> DIRECTIONS
Repeat the records below from their start through the line containing "Rotate right and turn 8.593 degrees.", both ends included, and leave out any pictures.

> GIVEN DATA

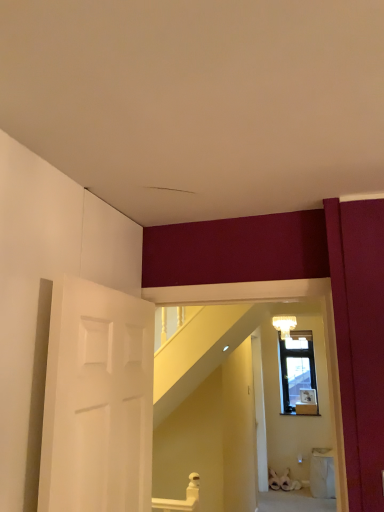
Identify the location of white matte door at center. (259, 411).

In order to face white matte door at center, should I rotate leftwards or rightwards?

Rotate right and turn 8.593 degrees.

This screenshot has width=384, height=512. Describe the element at coordinates (259, 411) in the screenshot. I see `white matte door at center` at that location.

Where is `white frosted glass light fixture at upper center`? This screenshot has height=512, width=384. white frosted glass light fixture at upper center is located at coordinates (284, 325).

Measure the distance between white frosted glass light fixture at upper center and camera.

They are 4.41 meters apart.

This screenshot has width=384, height=512. What do you see at coordinates (284, 325) in the screenshot?
I see `white frosted glass light fixture at upper center` at bounding box center [284, 325].

Identify the location of white matte door at center. (259, 411).

Considering the relative positions of white frosted glass light fixture at upper center and white matte door at center in the image provided, is white frosted glass light fixture at upper center to the left of white matte door at center from the viewer's perspective?

No, white frosted glass light fixture at upper center is not to the left of white matte door at center.

Is white frosted glass light fixture at upper center closer to the viewer compared to white matte door at center?

No, white frosted glass light fixture at upper center is behind white matte door at center.

Which is closer, (287, 324) or (256, 370)?

Point (287, 324) appears to be farther away from the viewer than point (256, 370).

From the image's perspective, which one is positioned lower, white frosted glass light fixture at upper center or white matte door at center?

white matte door at center.

From a real-world perspective, who is located lower, white frosted glass light fixture at upper center or white matte door at center?

white matte door at center.

Considering the sizes of objects white frosted glass light fixture at upper center and white matte door at center in the image provided, who is wider, white frosted glass light fixture at upper center or white matte door at center?

Wider between the two is white frosted glass light fixture at upper center.

Looking at this image, which of these two, white frosted glass light fixture at upper center or white matte door at center, stands shorter?

white frosted glass light fixture at upper center is shorter.

Between white frosted glass light fixture at upper center and white matte door at center, which one has smaller size?

white frosted glass light fixture at upper center.

Is white matte door at center located within white frosted glass light fixture at upper center?

No.

Are white frosted glass light fixture at upper center and white matte door at center far apart?

Actually, white frosted glass light fixture at upper center and white matte door at center are a little close together.

Is white frosted glass light fixture at upper center oriented away from white matte door at center?

white frosted glass light fixture at upper center does not have its back to white matte door at center.

How distant is white frosted glass light fixture at upper center from white matte door at center?

They are 88.69 centimeters apart.

What are the coordinates of `door on the left of white frosted glass light fixture at upper center` in the screenshot? It's located at (259, 411).

Visually, is white matte door at center positioned to the left or to the right of white frosted glass light fixture at upper center?

In the image, white matte door at center appears on the left side of white frosted glass light fixture at upper center.

Does white matte door at center come behind white frosted glass light fixture at upper center?

No, white matte door at center is closer to the camera.

Which is behind, point (256, 402) or point (285, 322)?

The point (285, 322) is more distant.

From the image's perspective, who appears lower, white matte door at center or white frosted glass light fixture at upper center?

From the image's view, white matte door at center is below.

From a real-world perspective, is white matte door at center above or below white frosted glass light fixture at upper center?

In terms of real-world spatial position, white matte door at center is below white frosted glass light fixture at upper center.

Considering the relative sizes of white matte door at center and white frosted glass light fixture at upper center in the image provided, is white matte door at center wider than white frosted glass light fixture at upper center?

Incorrect, the width of white matte door at center does not surpass that of white frosted glass light fixture at upper center.

Considering the relative sizes of white matte door at center and white frosted glass light fixture at upper center in the image provided, is white matte door at center shorter than white frosted glass light fixture at upper center?

Incorrect, the height of white matte door at center does not fall short of that of white frosted glass light fixture at upper center.

In terms of size, does white matte door at center appear bigger or smaller than white frosted glass light fixture at upper center?

In the image, white matte door at center appears to be larger than white frosted glass light fixture at upper center.

Is white frosted glass light fixture at upper center surrounded by white matte door at center?

No, white matte door at center does not contain white frosted glass light fixture at upper center.

Is the surface of white matte door at center in direct contact with white frosted glass light fixture at upper center?

There is a gap between white matte door at center and white frosted glass light fixture at upper center.

Is white matte door at center oriented towards white frosted glass light fixture at upper center?

No, white matte door at center does not turn towards white frosted glass light fixture at upper center.

At what (x,y) coordinates should I click in order to perform the action: click on door that appears below the white frosted glass light fixture at upper center (from a real-world perspective). Please return your answer as a coordinate pair (x, y). Looking at the image, I should click on (259, 411).

Find the location of a particular element. This screenshot has width=384, height=512. door below the white frosted glass light fixture at upper center (from the image's perspective) is located at coordinates (259, 411).

There is a white matte door at center. At what (x,y) coordinates should I click in order to perform the action: click on light fixture above it (from a real-world perspective). Please return your answer as a coordinate pair (x, y). The width and height of the screenshot is (384, 512). Looking at the image, I should click on (284, 325).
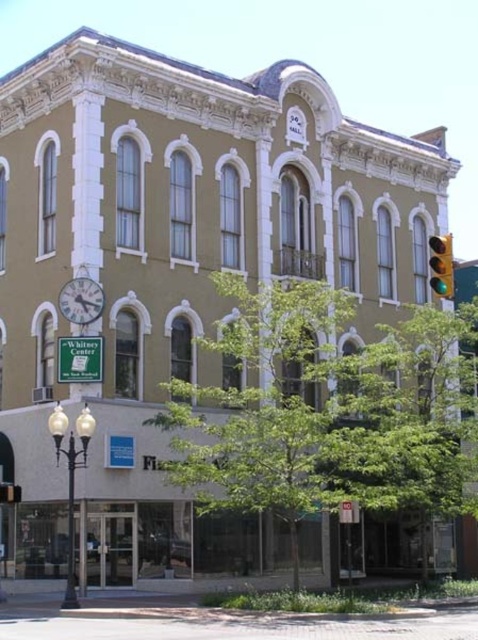
Question: Does metallic silver clock at upper left have a larger size compared to green glass traffic light at right?

Choices:
 (A) no
 (B) yes

Answer: (A)

Question: Which object appears farthest from the camera in this image?

Choices:
 (A) green glass traffic light at right
 (B) metallic silver clock at upper left

Answer: (B)

Question: Can you confirm if metallic silver clock at upper left is wider than green glass traffic light at right?

Choices:
 (A) yes
 (B) no

Answer: (B)

Question: Is metallic silver clock at upper left thinner than green glass traffic light at right?

Choices:
 (A) yes
 (B) no

Answer: (A)

Question: Which point appears farthest from the camera in this image?

Choices:
 (A) (73, 280)
 (B) (435, 252)

Answer: (A)

Question: Among these points, which one is nearest to the camera?

Choices:
 (A) (65, 307)
 (B) (449, 262)

Answer: (B)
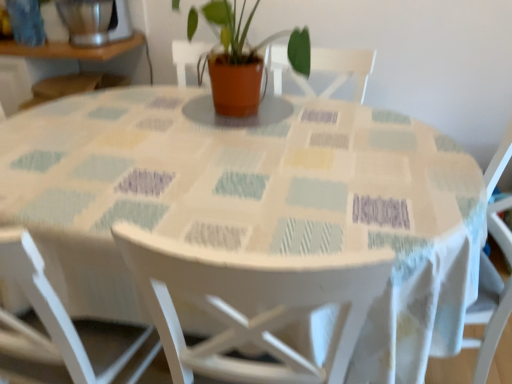
The image size is (512, 384). Identify the location of vacant area in front of matte terracotta pot at center. (228, 145).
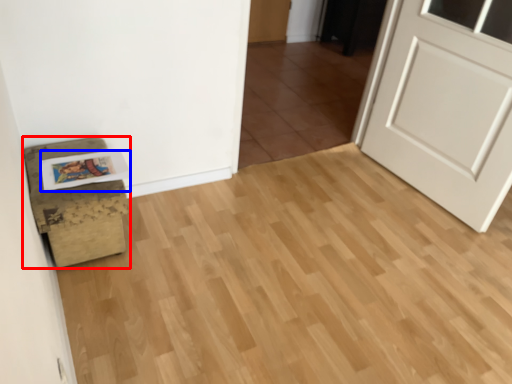
Question: Which point is closer to the camera, furniture (highlighted by a red box) or postcard (highlighted by a blue box)?

Choices:
 (A) furniture
 (B) postcard

Answer: (A)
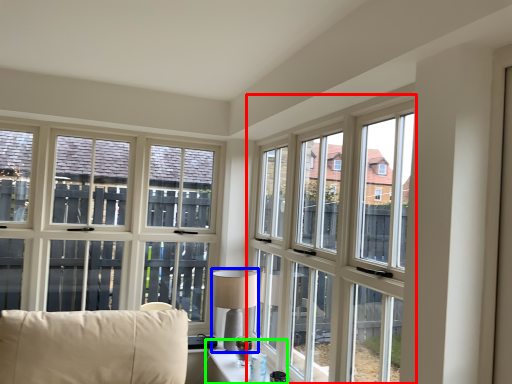
Question: Which object is the closest to the window (highlighted by a red box)? Choose among these: table lamp (highlighted by a blue box) or table (highlighted by a green box).

Choices:
 (A) table lamp
 (B) table

Answer: (A)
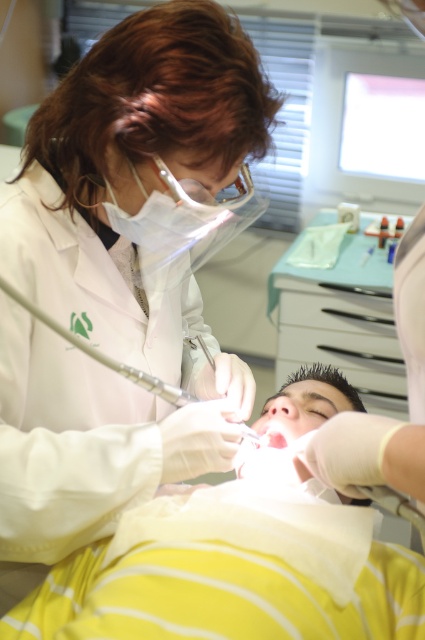
You are a dental assistant observing the procedure. The yellow striped fabric at lower center and the pink glossy lips at center are both in view. Which object takes up more space in the image?

The yellow striped fabric at lower center is larger in size than the pink glossy lips at center, so it takes up more space in the image.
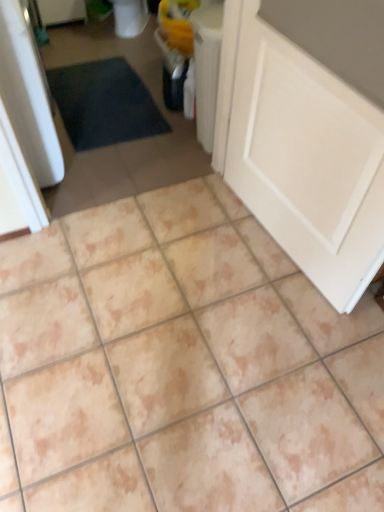
Question: Would you say white matte door at lower right contains beige ceramic tile at center?

Choices:
 (A) yes
 (B) no

Answer: (B)

Question: Is white matte door at lower right completely or partially outside of beige ceramic tile at center?

Choices:
 (A) no
 (B) yes

Answer: (B)

Question: From a real-world perspective, is white matte door at lower right on beige ceramic tile at center?

Choices:
 (A) no
 (B) yes

Answer: (B)

Question: Can you confirm if white matte door at lower right is bigger than beige ceramic tile at center?

Choices:
 (A) no
 (B) yes

Answer: (A)

Question: Considering the relative sizes of white matte door at lower right and beige ceramic tile at center in the image provided, is white matte door at lower right thinner than beige ceramic tile at center?

Choices:
 (A) no
 (B) yes

Answer: (B)

Question: Considering the relative positions of white matte door at lower right and beige ceramic tile at center in the image provided, is white matte door at lower right to the left of beige ceramic tile at center from the viewer's perspective?

Choices:
 (A) yes
 (B) no

Answer: (B)

Question: Is beige ceramic tile at center to the right of white matte door at lower right from the viewer's perspective?

Choices:
 (A) yes
 (B) no

Answer: (B)

Question: Is there a large distance between beige ceramic tile at center and white matte door at lower right?

Choices:
 (A) yes
 (B) no

Answer: (B)

Question: From a real-world perspective, is beige ceramic tile at center located beneath white matte door at lower right?

Choices:
 (A) no
 (B) yes

Answer: (B)

Question: From the image's perspective, does beige ceramic tile at center appear higher than white matte door at lower right?

Choices:
 (A) yes
 (B) no

Answer: (A)

Question: From the image's perspective, would you say beige ceramic tile at center is shown under white matte door at lower right?

Choices:
 (A) no
 (B) yes

Answer: (A)

Question: Is white matte door at lower right inside beige ceramic tile at center?

Choices:
 (A) no
 (B) yes

Answer: (A)

Question: From a real-world perspective, is white matte door at lower right physically located above or below beige ceramic tile at center?

Choices:
 (A) above
 (B) below

Answer: (A)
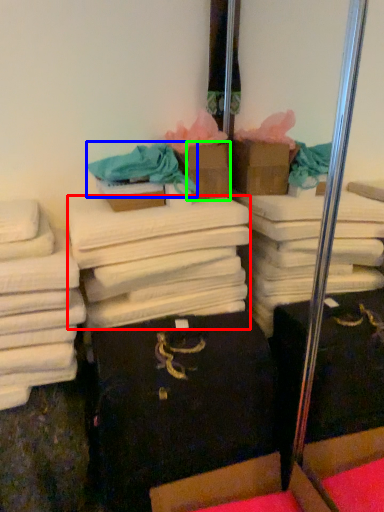
Question: Based on their relative distances, which object is nearer to bath towel (highlighted by a red box)? Choose from clothing (highlighted by a blue box) and cardboard box (highlighted by a green box).

Choices:
 (A) clothing
 (B) cardboard box

Answer: (A)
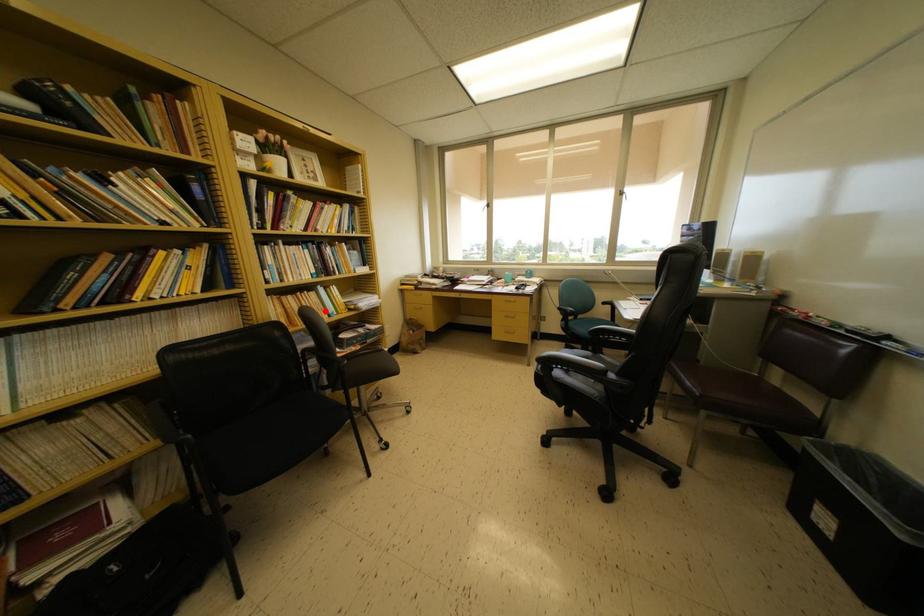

> RESPONSE TO THIS TASK
Identify the location of white matte door at center. (259, 411).

In order to face white matte door at center, should I rotate leftwards or rightwards?

Rotate right and turn 8.593 degrees.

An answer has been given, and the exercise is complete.